Top of Exercise input
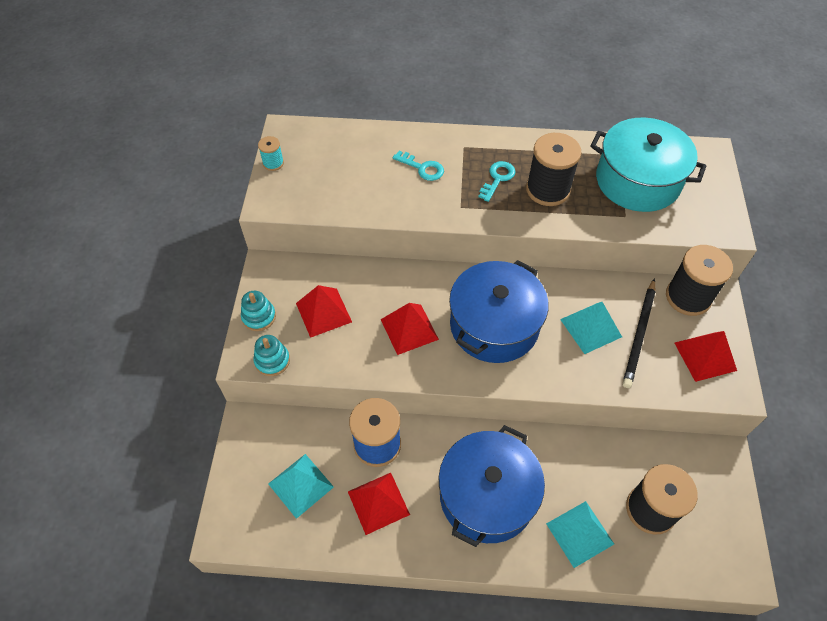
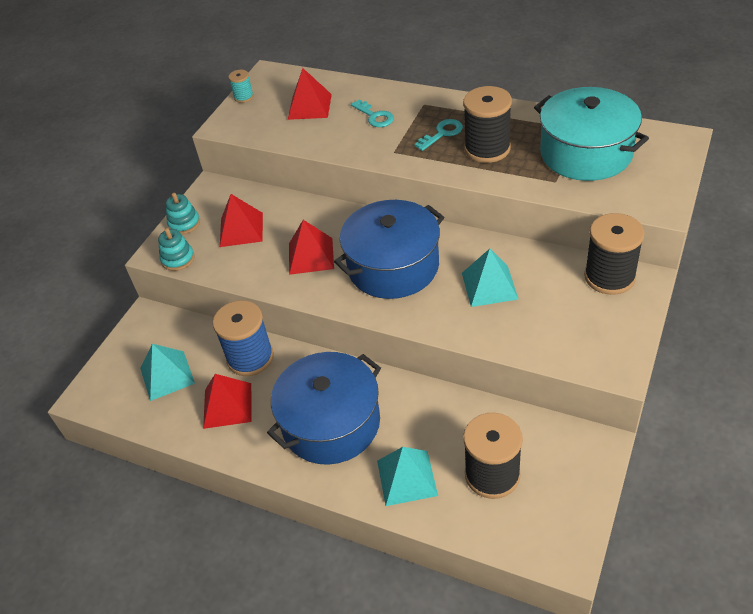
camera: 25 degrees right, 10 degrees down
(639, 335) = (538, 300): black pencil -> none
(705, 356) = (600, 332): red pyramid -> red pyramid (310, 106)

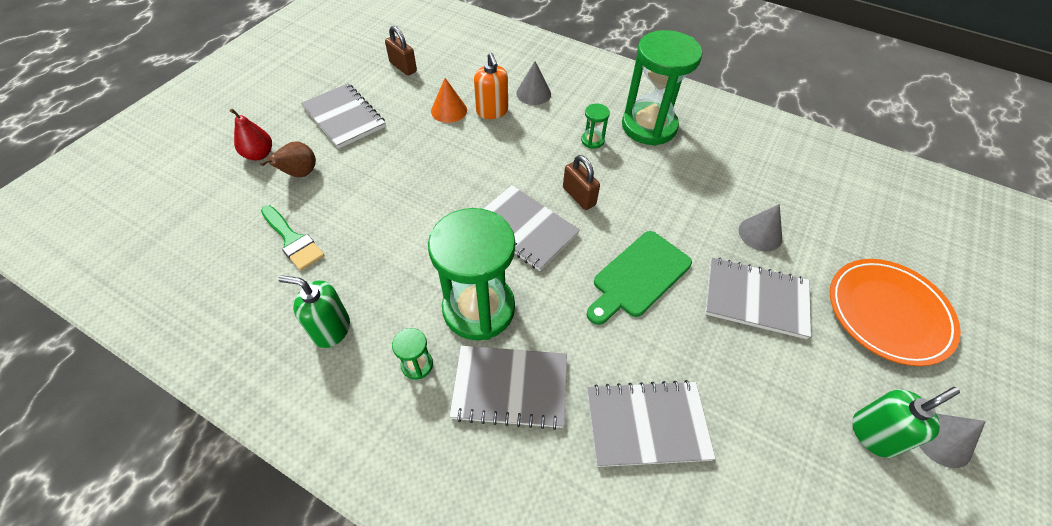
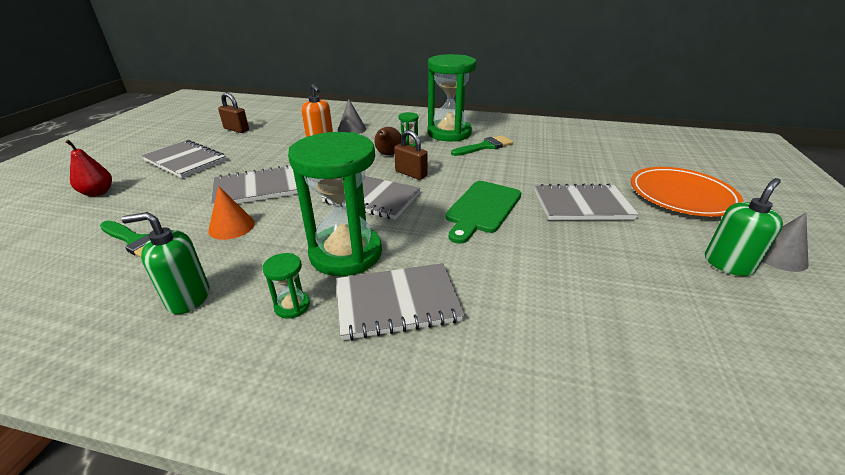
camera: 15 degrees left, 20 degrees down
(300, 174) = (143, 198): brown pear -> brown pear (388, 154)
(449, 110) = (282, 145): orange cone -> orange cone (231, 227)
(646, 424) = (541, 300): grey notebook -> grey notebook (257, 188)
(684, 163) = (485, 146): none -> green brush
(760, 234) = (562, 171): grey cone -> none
Bottom of Exercise input
** Prompt **
Using the records above, pull out each line where the word "down" occurs.

** Response area **
camera: 25 degrees right, 10 degrees down
camera: 15 degrees left, 20 degrees down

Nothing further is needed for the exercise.